*CHALLENGE*:
Send back all the data below, exactly as given.

* * * * * * * * *

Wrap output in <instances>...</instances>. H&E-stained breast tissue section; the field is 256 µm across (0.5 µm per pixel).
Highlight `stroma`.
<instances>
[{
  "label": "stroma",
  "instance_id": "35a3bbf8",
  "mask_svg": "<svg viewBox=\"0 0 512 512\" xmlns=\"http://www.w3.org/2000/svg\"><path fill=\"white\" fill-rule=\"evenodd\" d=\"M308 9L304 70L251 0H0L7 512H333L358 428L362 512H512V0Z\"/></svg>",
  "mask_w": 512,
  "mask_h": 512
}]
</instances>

* * * * * * * * *

*FINISHED ANSWER*:
Wrap output in <instances>...</instances>. H&E-stained breast tissue section; the field is 256 µm across (0.5 µm per pixel).
Highlight `stroma`.
<instances>
[{
  "label": "stroma",
  "instance_id": "35a3bbf8",
  "mask_svg": "<svg viewBox=\"0 0 512 512\" xmlns=\"http://www.w3.org/2000/svg\"><path fill=\"white\" fill-rule=\"evenodd\" d=\"M308 9L304 70L251 0H0L7 512H333L358 428L362 512H512V0Z\"/></svg>",
  "mask_w": 512,
  "mask_h": 512
}]
</instances>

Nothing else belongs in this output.